(Record extracts begins)
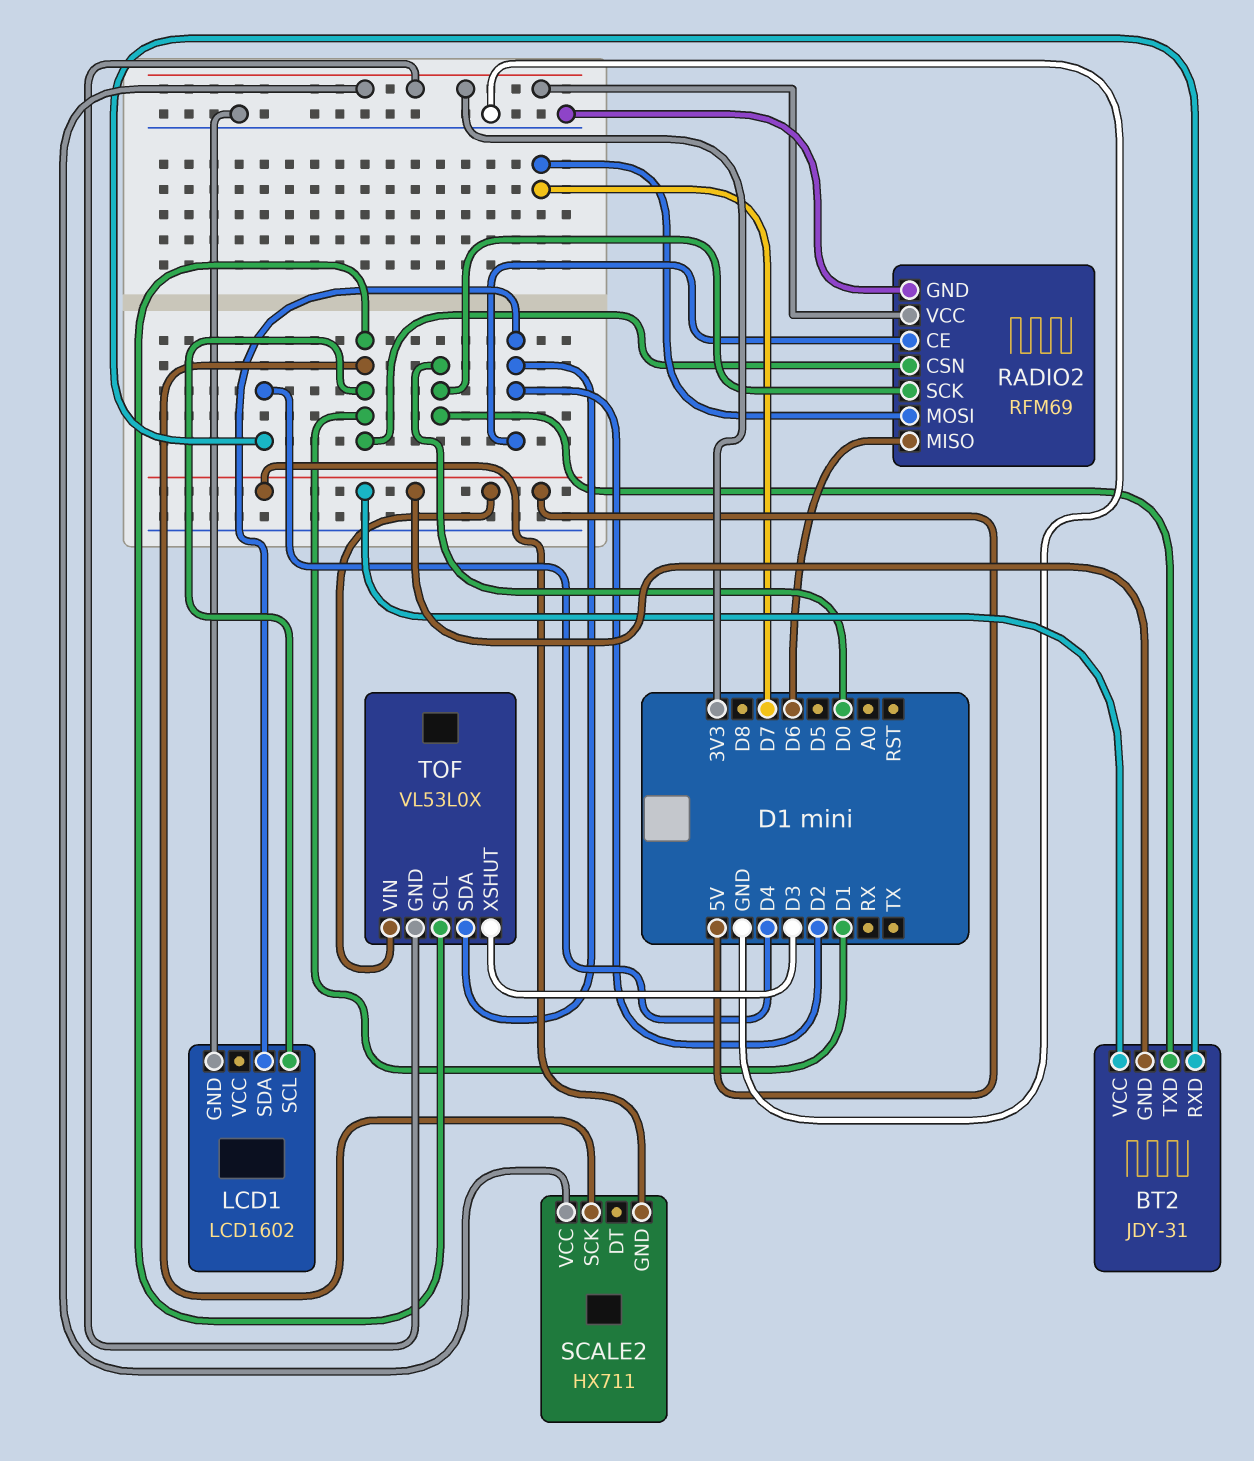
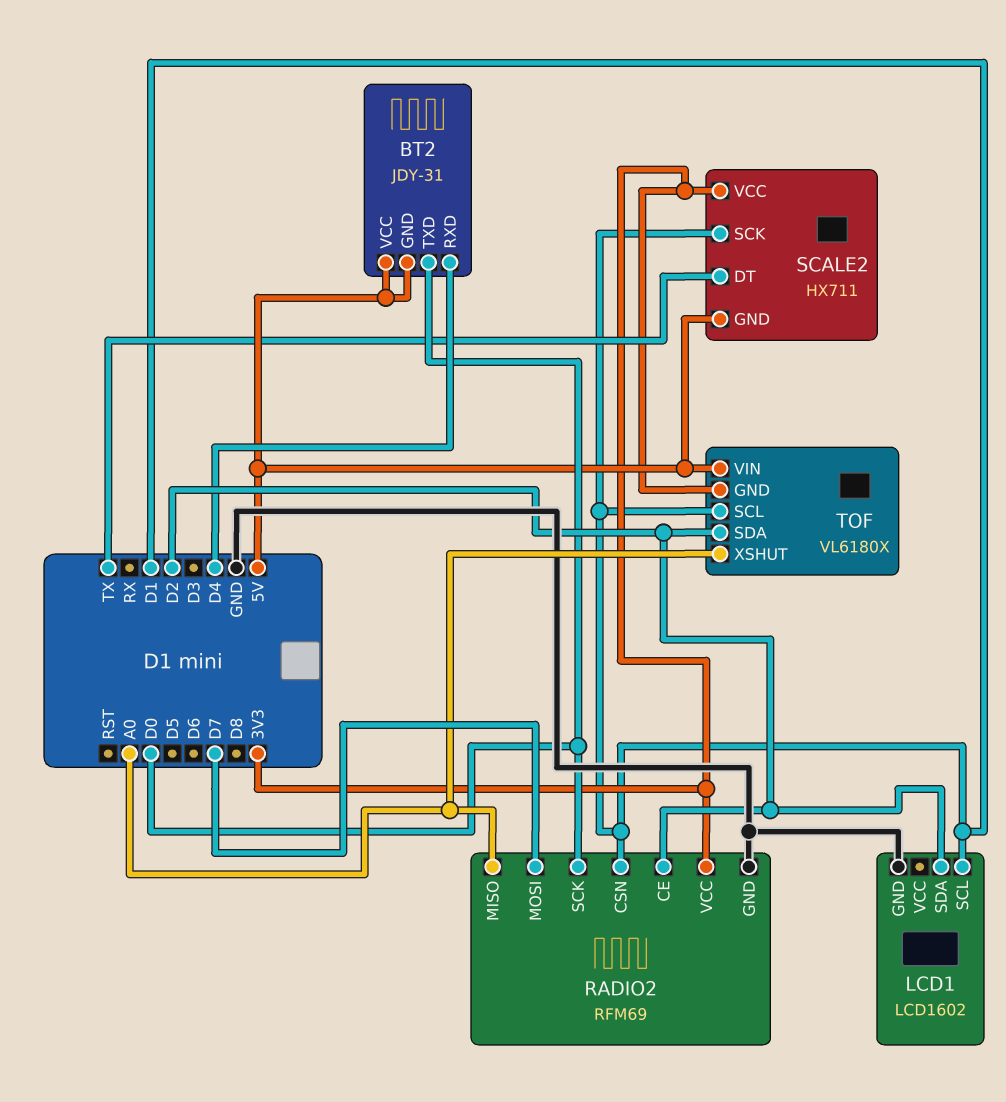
RADIO2 pin MISO: D6 -> A0
SCALE2 pin DT: none -> TX
TOF: VL53L0X -> VL6180X
TOF pin XSHUT: D3 -> A0

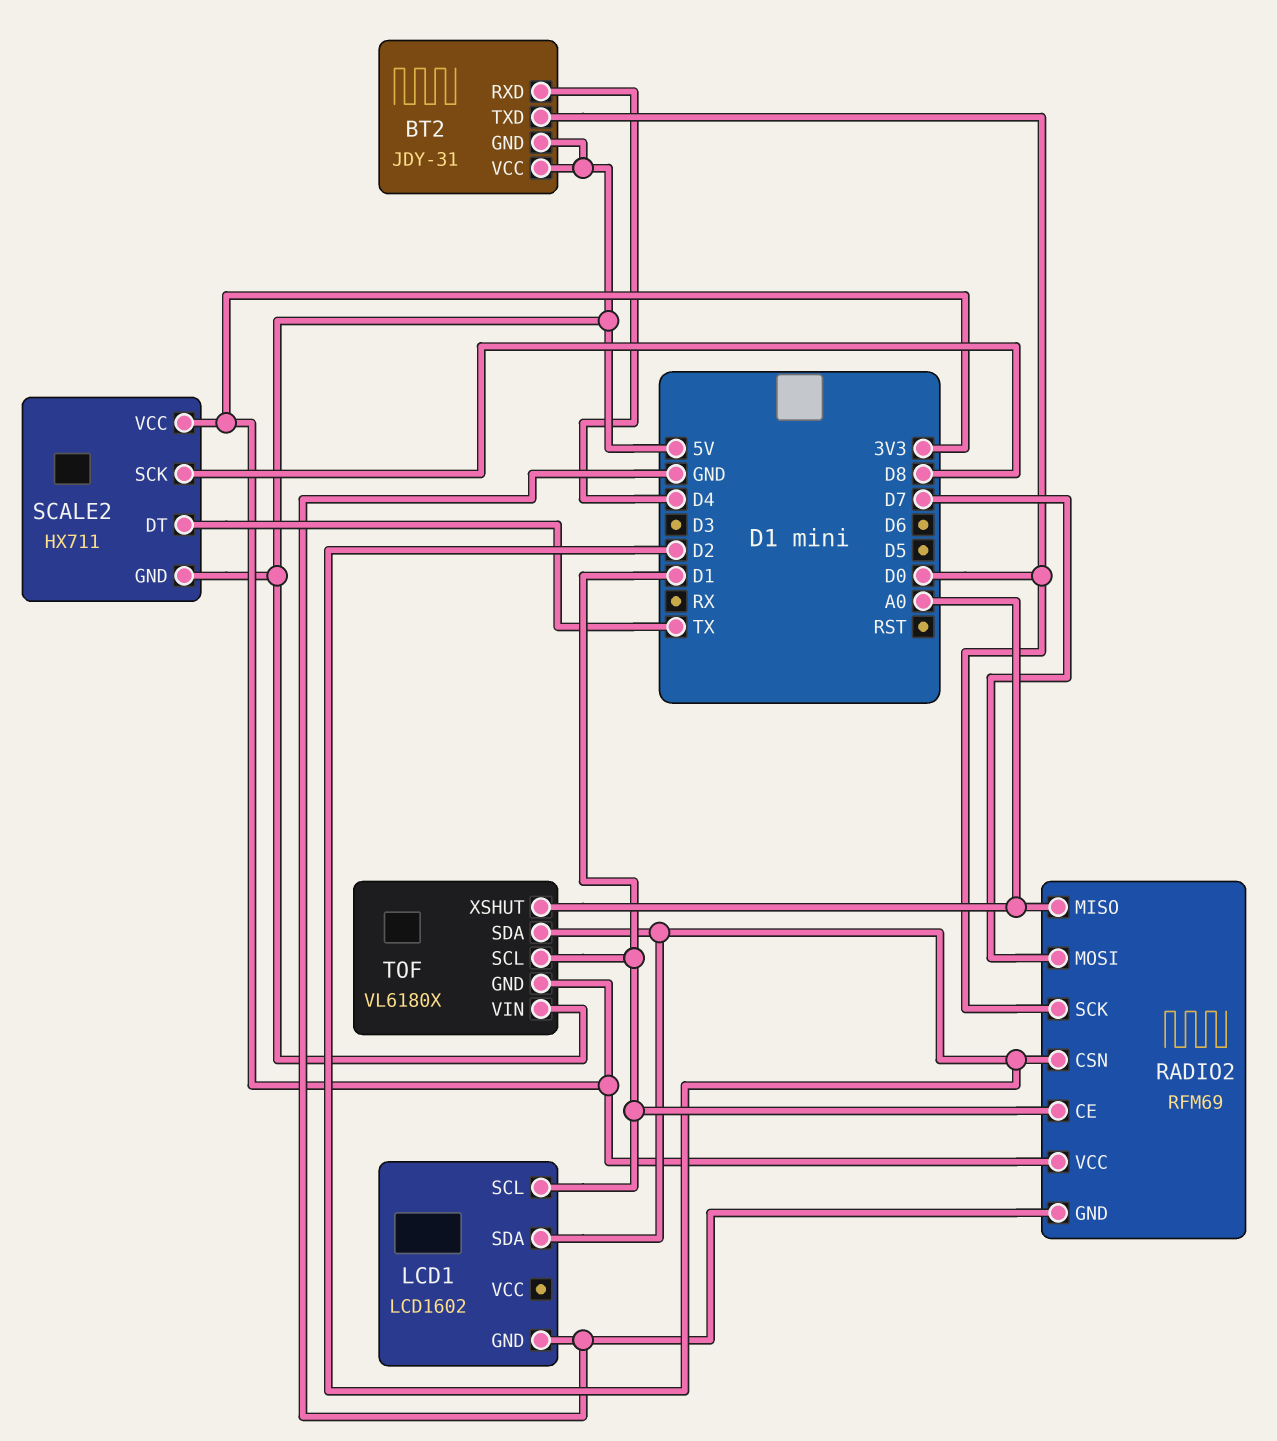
RADIO2 pin CE: D2 -> D1
RADIO2 pin CSN: D1 -> D2
SCALE2 pin SCK: D1 -> D8

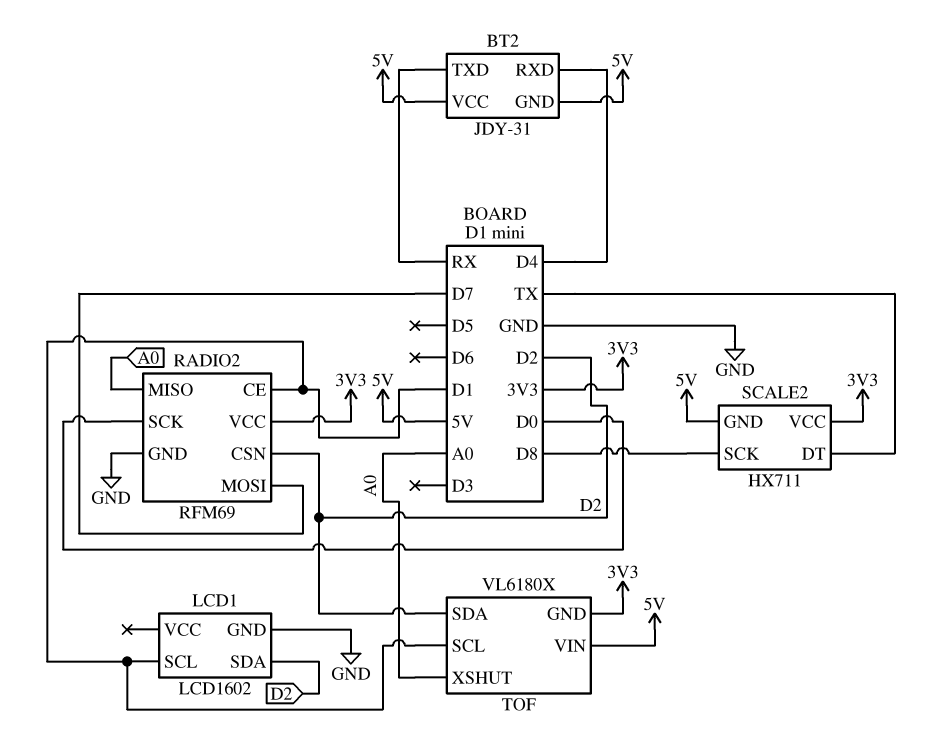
BT2 pin TXD: D0 -> RX

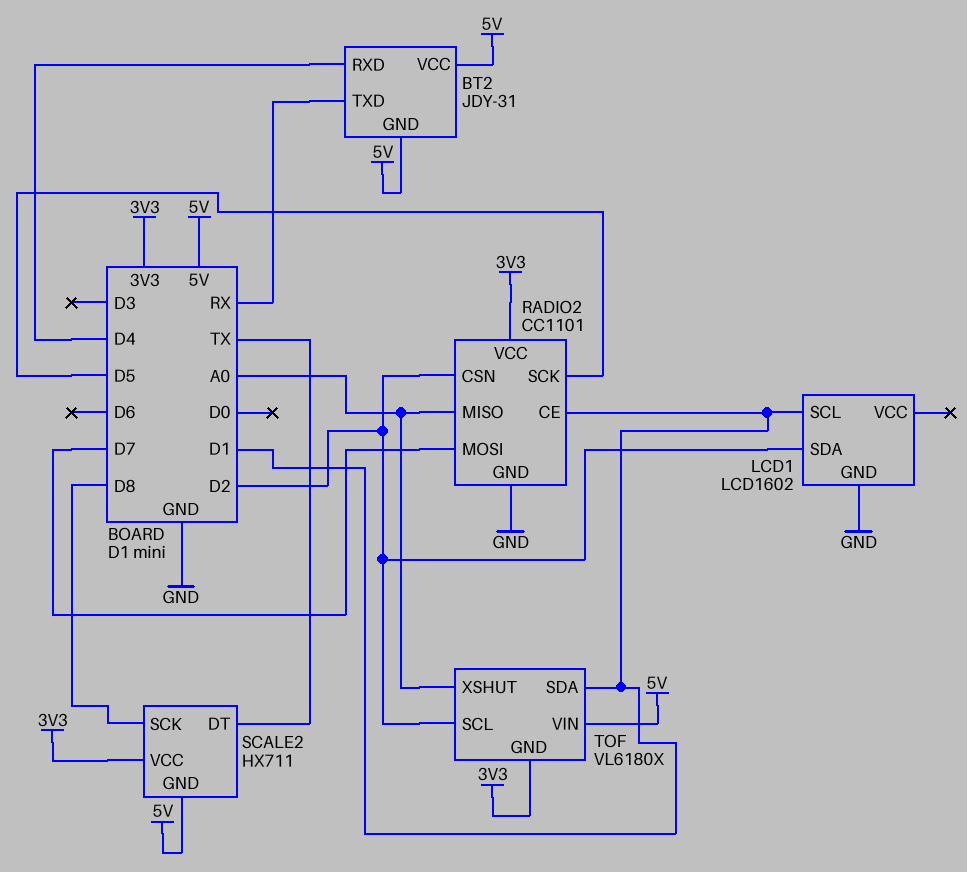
RADIO2: RFM69 -> CC1101
RADIO2 pin SCK: D0 -> D5
TOF pin SCL: D1 -> D2
TOF pin SDA: D2 -> D1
(Record extracts ends)
**Instructions to follow**.
The result should hold only the lines from the line with "TOF pin XSHUT: D3 -> A0" through the final line of the records above, copied exactly, with pictures left out.

**Output below**.
TOF pin XSHUT: D3 -> A0

RADIO2 pin CE: D2 -> D1
RADIO2 pin CSN: D1 -> D2
SCALE2 pin SCK: D1 -> D8

BT2 pin TXD: D0 -> RX

RADIO2: RFM69 -> CC1101
RADIO2 pin SCK: D0 -> D5
TOF pin SCL: D1 -> D2
TOF pin SDA: D2 -> D1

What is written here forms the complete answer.